- **Exercise details**:
Show the lines below that contain the string "white".

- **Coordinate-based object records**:
=-=-=-=-=
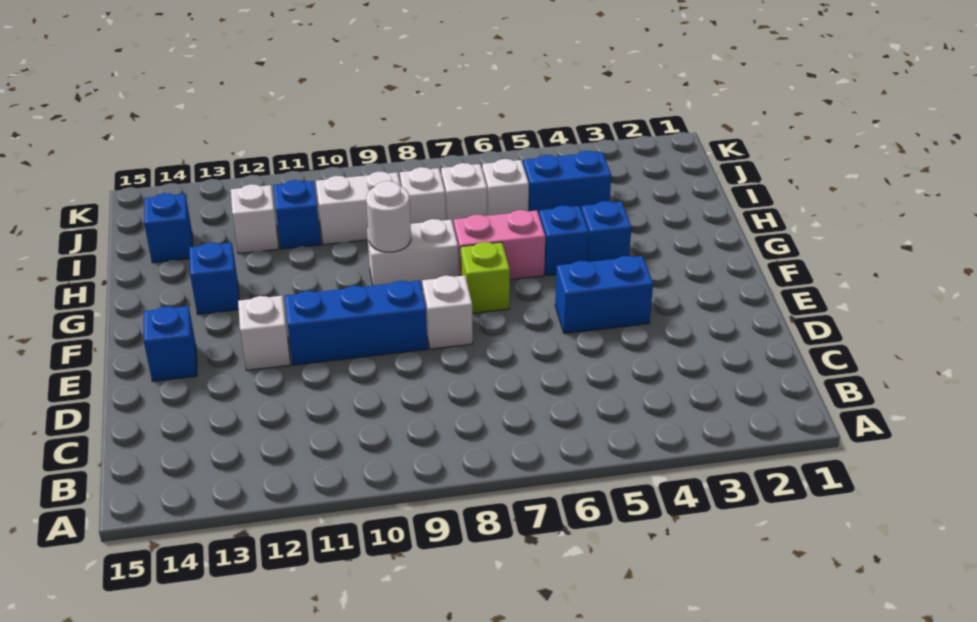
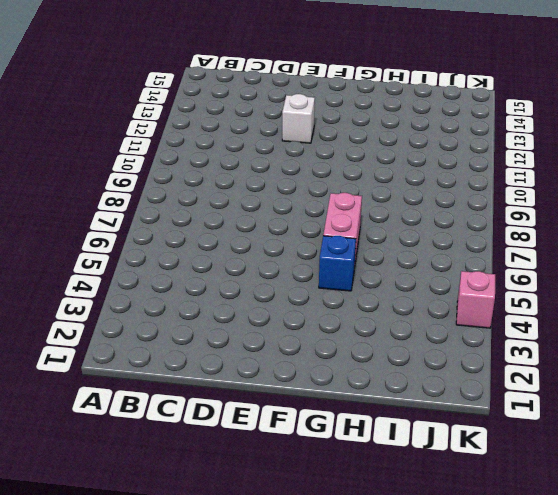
pink 1x1 brick [456,271,495,328] -> none
none -> blue 1x2 brick [555,256,653,334]
none -> white 1x1 brick [422,276,473,349]
none -> blue 1x3 brick [285,280,428,365]

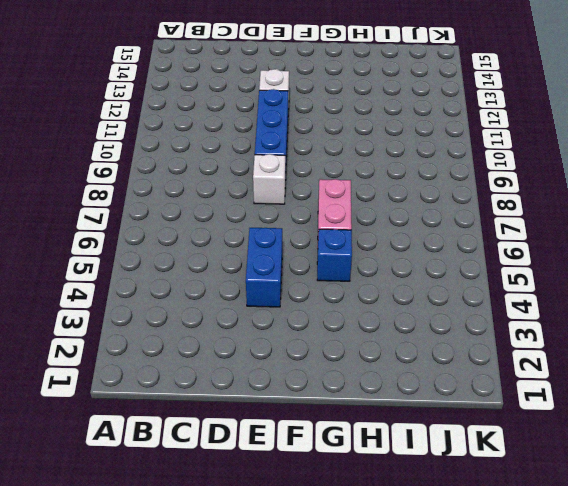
none -> blue 1x1 brick [144,306,197,381]
none -> lime 1x1 brick [460,242,510,313]
none -> blue 1x1 brick [581,201,631,262]

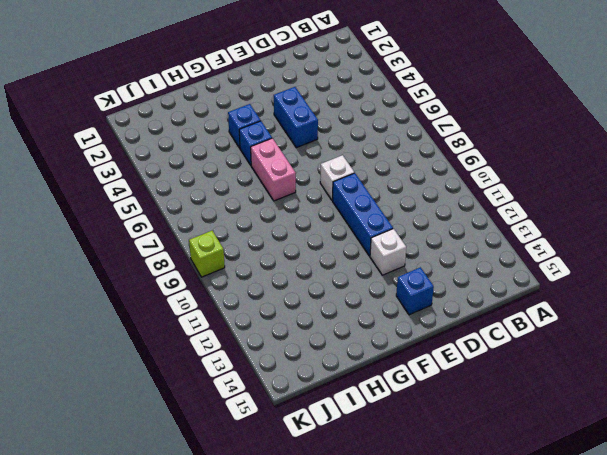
lime 1x1 brick [189,231,225,277] -> lime 1x1 brick moved to [460,242,510,313]
none -> white 1x2 brick [367,219,459,289]
none -> blue 1x1 brick [189,243,239,314]
none -> blue 1x2 brick [523,151,611,214]

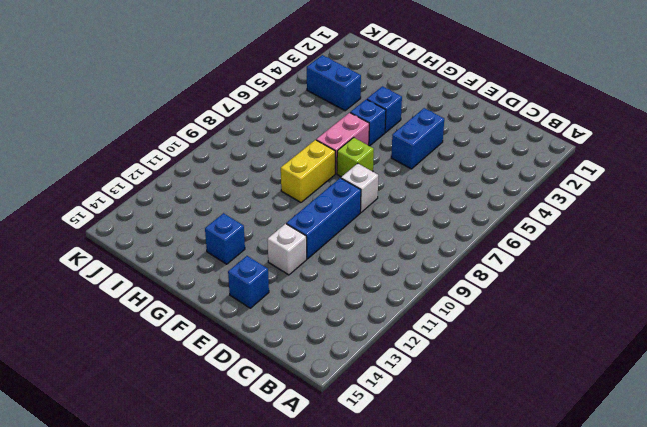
yellow 1x2 brick [281,140,335,202] -> white 1x2 brick [367,219,459,289]
blue 1x2 brick [307,55,361,111] -> blue 1x2 brick turned to [523,151,611,214]
none -> white 1x1 brick [482,159,529,216]
none -> white 1x1 brick [441,163,487,227]
none -> white 1x1 brick [400,167,446,224]

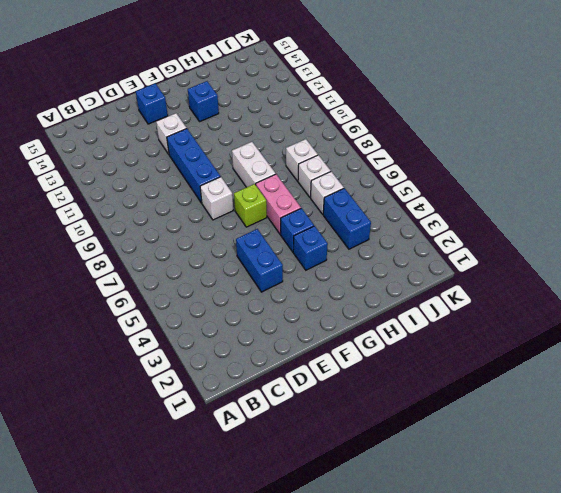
none -> white 1x2 brick [316,172,400,245]
none -> blue 1x1 brick [273,180,321,249]
none -> white 1x1 brick [231,184,279,254]

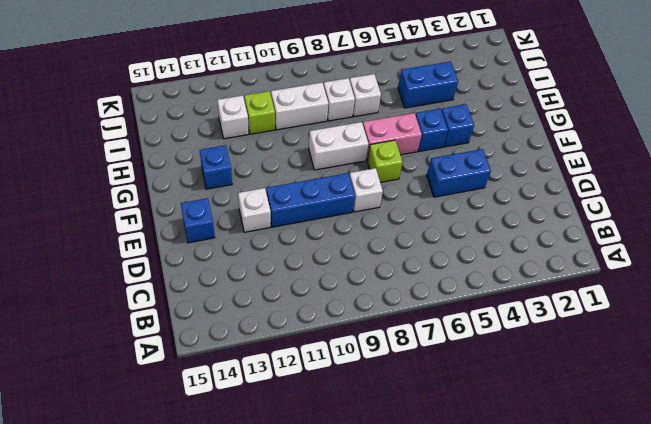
lime 1x1 brick [244,91,275,134] -> blue 1x1 brick [273,180,321,249]
none -> white 1x1 brick [482,159,529,216]
none -> blue 1x1 brick [144,193,193,263]
none -> white 1x1 round brick [366,181,411,252]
=-=-=-=-=
- **Answer space**:
none -> white 1x1 brick [422,276,473,349]
none -> white 1x2 brick [367,219,459,289]
yellow 1x2 brick [281,140,335,202] -> white 1x2 brick [367,219,459,289]
none -> white 1x1 brick [482,159,529,216]
none -> white 1x1 brick [441,163,487,227]
none -> white 1x1 brick [400,167,446,224]
none -> white 1x2 brick [316,172,400,245]
none -> white 1x1 brick [231,184,279,254]
none -> white 1x1 brick [482,159,529,216]
none -> white 1x1 round brick [366,181,411,252]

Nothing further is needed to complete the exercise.